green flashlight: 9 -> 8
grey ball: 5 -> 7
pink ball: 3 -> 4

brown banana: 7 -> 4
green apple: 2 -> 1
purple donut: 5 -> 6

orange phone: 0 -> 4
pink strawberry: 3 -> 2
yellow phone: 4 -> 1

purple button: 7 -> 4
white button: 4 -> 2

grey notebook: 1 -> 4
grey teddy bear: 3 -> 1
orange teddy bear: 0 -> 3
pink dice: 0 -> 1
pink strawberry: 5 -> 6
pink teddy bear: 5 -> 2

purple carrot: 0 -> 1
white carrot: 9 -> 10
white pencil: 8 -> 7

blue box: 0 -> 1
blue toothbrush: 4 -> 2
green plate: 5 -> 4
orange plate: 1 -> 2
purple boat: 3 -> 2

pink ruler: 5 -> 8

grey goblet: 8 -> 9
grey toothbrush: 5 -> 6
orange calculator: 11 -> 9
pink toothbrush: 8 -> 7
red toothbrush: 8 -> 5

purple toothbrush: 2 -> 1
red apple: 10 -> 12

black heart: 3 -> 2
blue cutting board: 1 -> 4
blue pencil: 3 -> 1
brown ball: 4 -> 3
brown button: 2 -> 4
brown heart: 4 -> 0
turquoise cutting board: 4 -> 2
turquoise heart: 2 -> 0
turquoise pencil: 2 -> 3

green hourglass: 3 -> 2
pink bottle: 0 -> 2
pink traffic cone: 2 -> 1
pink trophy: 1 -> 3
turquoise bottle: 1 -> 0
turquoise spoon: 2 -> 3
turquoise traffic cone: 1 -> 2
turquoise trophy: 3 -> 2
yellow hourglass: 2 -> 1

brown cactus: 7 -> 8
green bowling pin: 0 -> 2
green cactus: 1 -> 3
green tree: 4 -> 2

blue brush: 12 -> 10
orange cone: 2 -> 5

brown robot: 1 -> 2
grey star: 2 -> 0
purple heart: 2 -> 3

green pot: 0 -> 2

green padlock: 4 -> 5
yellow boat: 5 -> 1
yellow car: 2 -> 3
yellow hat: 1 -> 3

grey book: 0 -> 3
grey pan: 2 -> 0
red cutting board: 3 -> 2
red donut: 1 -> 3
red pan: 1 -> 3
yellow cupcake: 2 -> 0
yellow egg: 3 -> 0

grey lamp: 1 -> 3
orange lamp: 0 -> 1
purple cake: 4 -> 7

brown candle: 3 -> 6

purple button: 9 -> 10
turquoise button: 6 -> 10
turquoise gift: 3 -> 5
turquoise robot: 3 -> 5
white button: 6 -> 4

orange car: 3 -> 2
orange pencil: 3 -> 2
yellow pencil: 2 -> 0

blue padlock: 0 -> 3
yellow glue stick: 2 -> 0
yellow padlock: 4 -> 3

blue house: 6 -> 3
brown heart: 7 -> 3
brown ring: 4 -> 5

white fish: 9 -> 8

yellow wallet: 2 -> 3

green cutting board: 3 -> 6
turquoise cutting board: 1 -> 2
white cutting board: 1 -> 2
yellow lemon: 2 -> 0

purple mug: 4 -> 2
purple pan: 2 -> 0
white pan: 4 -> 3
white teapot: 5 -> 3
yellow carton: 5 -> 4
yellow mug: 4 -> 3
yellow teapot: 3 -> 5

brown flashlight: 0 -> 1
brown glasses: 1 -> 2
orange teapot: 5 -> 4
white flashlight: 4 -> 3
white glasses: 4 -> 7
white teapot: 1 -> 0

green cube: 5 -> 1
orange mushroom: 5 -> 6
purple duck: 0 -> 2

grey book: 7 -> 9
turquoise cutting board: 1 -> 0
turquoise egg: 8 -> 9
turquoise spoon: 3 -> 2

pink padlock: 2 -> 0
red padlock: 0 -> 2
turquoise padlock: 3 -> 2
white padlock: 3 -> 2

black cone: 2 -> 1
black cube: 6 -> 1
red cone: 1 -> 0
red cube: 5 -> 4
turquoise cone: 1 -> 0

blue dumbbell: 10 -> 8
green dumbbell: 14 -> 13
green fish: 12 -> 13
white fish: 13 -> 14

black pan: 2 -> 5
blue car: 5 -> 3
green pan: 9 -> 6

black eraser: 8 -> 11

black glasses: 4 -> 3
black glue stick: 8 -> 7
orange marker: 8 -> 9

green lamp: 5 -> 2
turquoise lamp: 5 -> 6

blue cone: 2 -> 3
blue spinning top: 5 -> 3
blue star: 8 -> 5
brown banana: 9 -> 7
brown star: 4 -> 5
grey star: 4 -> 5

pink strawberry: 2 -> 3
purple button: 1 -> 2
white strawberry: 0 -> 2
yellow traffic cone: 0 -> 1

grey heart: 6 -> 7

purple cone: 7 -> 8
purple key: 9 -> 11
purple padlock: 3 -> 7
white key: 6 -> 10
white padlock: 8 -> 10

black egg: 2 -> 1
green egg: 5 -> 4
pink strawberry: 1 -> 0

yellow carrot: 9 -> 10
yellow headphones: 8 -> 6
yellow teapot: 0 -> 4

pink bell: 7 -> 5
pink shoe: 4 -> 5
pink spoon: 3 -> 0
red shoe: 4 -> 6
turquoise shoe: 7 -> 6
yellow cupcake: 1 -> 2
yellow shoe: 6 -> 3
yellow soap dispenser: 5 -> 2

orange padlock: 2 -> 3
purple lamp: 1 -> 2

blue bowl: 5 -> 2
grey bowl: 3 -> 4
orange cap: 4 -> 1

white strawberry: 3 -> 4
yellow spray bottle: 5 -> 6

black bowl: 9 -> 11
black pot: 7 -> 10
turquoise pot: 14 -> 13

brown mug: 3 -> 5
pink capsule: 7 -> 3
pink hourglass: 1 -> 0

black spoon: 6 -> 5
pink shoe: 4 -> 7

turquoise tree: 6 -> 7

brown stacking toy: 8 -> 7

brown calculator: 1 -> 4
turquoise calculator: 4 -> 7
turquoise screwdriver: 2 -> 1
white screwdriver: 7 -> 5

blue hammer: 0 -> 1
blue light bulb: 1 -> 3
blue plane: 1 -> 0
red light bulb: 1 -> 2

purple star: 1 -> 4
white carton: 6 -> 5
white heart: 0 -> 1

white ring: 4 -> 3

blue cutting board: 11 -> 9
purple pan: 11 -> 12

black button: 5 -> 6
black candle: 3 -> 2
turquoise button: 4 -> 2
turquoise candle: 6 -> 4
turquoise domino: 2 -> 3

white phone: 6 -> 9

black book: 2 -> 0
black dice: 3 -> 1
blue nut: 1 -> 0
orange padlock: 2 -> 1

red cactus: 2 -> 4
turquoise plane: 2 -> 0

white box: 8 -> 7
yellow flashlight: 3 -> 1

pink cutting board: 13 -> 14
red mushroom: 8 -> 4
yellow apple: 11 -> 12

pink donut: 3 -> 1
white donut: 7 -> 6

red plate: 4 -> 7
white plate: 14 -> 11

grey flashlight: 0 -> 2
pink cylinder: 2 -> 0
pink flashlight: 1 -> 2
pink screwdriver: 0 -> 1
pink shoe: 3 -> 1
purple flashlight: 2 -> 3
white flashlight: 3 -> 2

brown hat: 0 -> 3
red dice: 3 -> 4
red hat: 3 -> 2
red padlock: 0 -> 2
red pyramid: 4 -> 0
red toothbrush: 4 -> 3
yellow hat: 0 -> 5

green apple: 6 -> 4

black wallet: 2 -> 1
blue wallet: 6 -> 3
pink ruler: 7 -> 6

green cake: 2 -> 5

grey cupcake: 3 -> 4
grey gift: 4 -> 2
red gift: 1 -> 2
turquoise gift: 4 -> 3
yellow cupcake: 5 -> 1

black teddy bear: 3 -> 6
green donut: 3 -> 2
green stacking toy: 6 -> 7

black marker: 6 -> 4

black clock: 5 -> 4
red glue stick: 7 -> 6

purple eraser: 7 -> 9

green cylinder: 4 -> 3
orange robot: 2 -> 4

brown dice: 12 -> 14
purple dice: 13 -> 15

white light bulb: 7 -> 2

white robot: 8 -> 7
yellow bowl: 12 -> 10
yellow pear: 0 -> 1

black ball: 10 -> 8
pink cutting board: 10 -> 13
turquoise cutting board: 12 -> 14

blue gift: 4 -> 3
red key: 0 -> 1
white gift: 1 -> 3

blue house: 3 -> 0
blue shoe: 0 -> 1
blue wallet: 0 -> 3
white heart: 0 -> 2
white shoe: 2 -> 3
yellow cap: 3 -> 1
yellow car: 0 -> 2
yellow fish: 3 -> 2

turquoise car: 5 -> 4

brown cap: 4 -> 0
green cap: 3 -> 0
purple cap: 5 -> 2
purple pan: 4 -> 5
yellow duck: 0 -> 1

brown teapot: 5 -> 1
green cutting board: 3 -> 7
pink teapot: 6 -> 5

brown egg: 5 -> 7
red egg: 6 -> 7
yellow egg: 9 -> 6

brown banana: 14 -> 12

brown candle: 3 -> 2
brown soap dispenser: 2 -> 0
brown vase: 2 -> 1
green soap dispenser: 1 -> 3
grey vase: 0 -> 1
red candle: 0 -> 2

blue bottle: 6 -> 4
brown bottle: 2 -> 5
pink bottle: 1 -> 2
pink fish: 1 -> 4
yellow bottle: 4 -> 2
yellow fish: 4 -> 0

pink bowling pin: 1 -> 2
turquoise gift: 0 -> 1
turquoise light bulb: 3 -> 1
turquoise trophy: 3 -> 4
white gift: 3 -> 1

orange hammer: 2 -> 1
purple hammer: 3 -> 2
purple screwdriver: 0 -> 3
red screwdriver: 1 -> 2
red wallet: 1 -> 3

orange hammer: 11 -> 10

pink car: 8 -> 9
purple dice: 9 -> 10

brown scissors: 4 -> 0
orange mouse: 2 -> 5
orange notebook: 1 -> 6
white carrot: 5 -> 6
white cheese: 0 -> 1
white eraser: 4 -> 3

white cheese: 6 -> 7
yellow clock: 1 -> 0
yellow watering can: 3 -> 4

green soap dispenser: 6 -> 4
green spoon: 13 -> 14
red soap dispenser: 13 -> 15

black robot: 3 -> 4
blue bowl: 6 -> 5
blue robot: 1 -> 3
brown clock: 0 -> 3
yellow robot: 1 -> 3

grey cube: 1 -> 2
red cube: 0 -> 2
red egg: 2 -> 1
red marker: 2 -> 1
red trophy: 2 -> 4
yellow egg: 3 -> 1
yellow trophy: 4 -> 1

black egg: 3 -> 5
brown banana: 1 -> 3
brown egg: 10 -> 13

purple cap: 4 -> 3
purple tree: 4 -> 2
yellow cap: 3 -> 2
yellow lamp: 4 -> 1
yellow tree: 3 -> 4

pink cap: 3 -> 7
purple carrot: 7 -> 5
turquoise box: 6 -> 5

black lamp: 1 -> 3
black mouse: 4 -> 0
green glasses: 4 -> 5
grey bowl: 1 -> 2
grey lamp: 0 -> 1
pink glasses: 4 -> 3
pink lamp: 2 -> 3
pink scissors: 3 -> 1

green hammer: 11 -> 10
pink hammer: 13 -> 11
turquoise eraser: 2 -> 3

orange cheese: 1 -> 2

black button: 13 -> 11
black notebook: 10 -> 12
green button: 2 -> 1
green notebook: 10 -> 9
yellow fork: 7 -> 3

» **EXERCISE**:
Transcribe the records above from the line holding "blue house: 6 -> 3" down to the line holding "white strawberry: 0 -> 2", inclusive, without adding anything.

» **RESPONSE TO THE EXERCISE**:
blue house: 6 -> 3
brown heart: 7 -> 3
brown ring: 4 -> 5

white fish: 9 -> 8

yellow wallet: 2 -> 3

green cutting board: 3 -> 6
turquoise cutting board: 1 -> 2
white cutting board: 1 -> 2
yellow lemon: 2 -> 0

purple mug: 4 -> 2
purple pan: 2 -> 0
white pan: 4 -> 3
white teapot: 5 -> 3
yellow carton: 5 -> 4
yellow mug: 4 -> 3
yellow teapot: 3 -> 5

brown flashlight: 0 -> 1
brown glasses: 1 -> 2
orange teapot: 5 -> 4
white flashlight: 4 -> 3
white glasses: 4 -> 7
white teapot: 1 -> 0

green cube: 5 -> 1
orange mushroom: 5 -> 6
purple duck: 0 -> 2

grey book: 7 -> 9
turquoise cutting board: 1 -> 0
turquoise egg: 8 -> 9
turquoise spoon: 3 -> 2

pink padlock: 2 -> 0
red padlock: 0 -> 2
turquoise padlock: 3 -> 2
white padlock: 3 -> 2

black cone: 2 -> 1
black cube: 6 -> 1
red cone: 1 -> 0
red cube: 5 -> 4
turquoise cone: 1 -> 0

blue dumbbell: 10 -> 8
green dumbbell: 14 -> 13
green fish: 12 -> 13
white fish: 13 -> 14

black pan: 2 -> 5
blue car: 5 -> 3
green pan: 9 -> 6

black eraser: 8 -> 11

black glasses: 4 -> 3
black glue stick: 8 -> 7
orange marker: 8 -> 9

green lamp: 5 -> 2
turquoise lamp: 5 -> 6

blue cone: 2 -> 3
blue spinning top: 5 -> 3
blue star: 8 -> 5
brown banana: 9 -> 7
brown star: 4 -> 5
grey star: 4 -> 5

pink strawberry: 2 -> 3
purple button: 1 -> 2
white strawberry: 0 -> 2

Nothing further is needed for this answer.